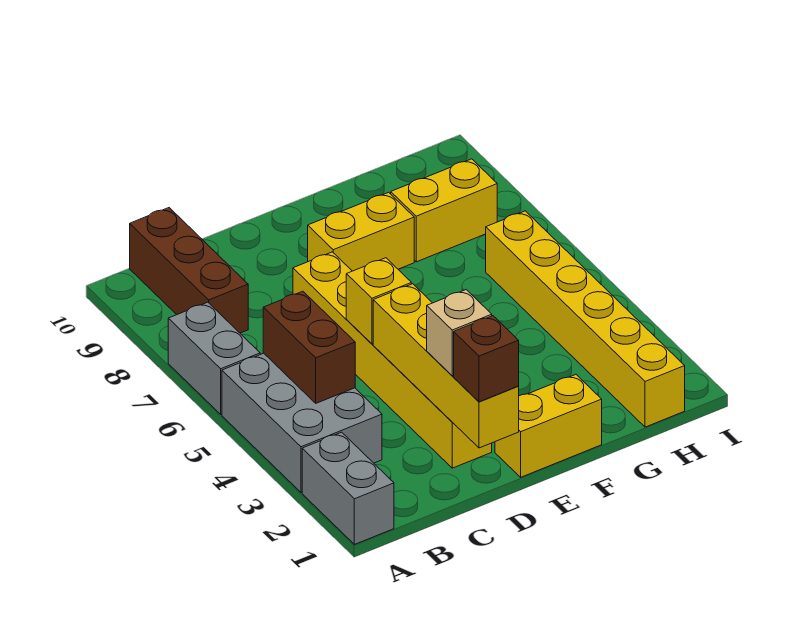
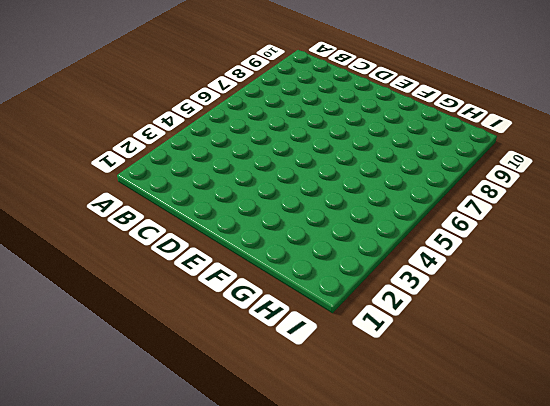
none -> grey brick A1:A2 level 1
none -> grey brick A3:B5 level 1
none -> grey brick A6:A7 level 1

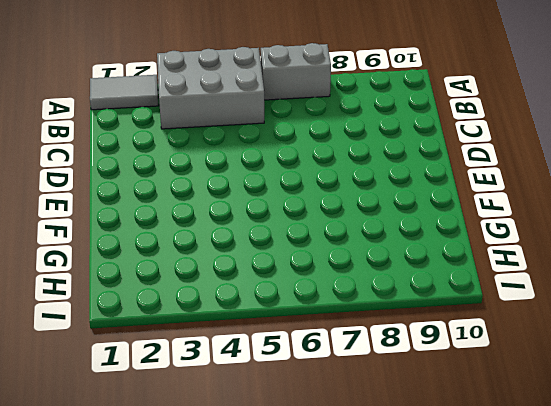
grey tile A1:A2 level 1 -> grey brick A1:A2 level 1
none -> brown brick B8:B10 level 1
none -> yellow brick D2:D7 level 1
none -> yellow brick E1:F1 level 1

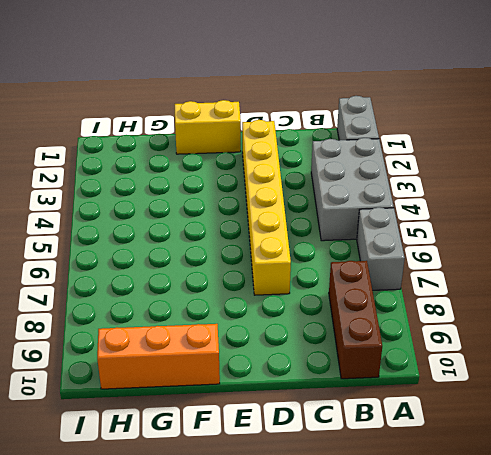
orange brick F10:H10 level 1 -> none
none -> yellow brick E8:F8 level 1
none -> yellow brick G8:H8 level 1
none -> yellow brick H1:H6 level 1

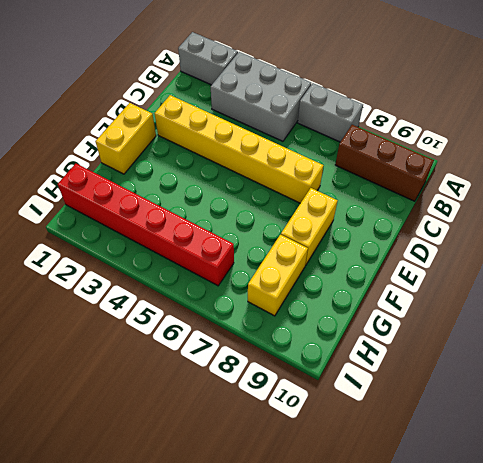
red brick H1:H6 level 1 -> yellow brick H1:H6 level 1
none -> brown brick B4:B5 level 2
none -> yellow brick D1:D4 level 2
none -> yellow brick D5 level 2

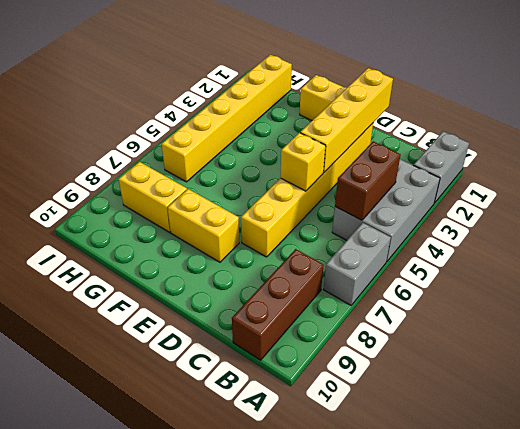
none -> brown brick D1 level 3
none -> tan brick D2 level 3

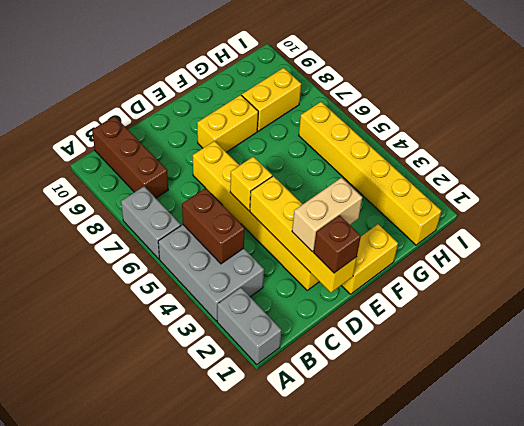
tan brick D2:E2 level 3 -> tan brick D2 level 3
━━━
### EXERCISE INSTRUCTIONS
Every entry above should be duplicated exactly. Do not include the images.

### RESULT FOR THIS TASK
none -> grey brick A1:A2 level 1
none -> grey brick A3:B5 level 1
none -> grey brick A6:A7 level 1

grey tile A1:A2 level 1 -> grey brick A1:A2 level 1
none -> brown brick B8:B10 level 1
none -> yellow brick D2:D7 level 1
none -> yellow brick E1:F1 level 1

orange brick F10:H10 level 1 -> none
none -> yellow brick E8:F8 level 1
none -> yellow brick G8:H8 level 1
none -> yellow brick H1:H6 level 1

red brick H1:H6 level 1 -> yellow brick H1:H6 level 1
none -> brown brick B4:B5 level 2
none -> yellow brick D1:D4 level 2
none -> yellow brick D5 level 2

none -> brown brick D1 level 3
none -> tan brick D2 level 3

tan brick D2:E2 level 3 -> tan brick D2 level 3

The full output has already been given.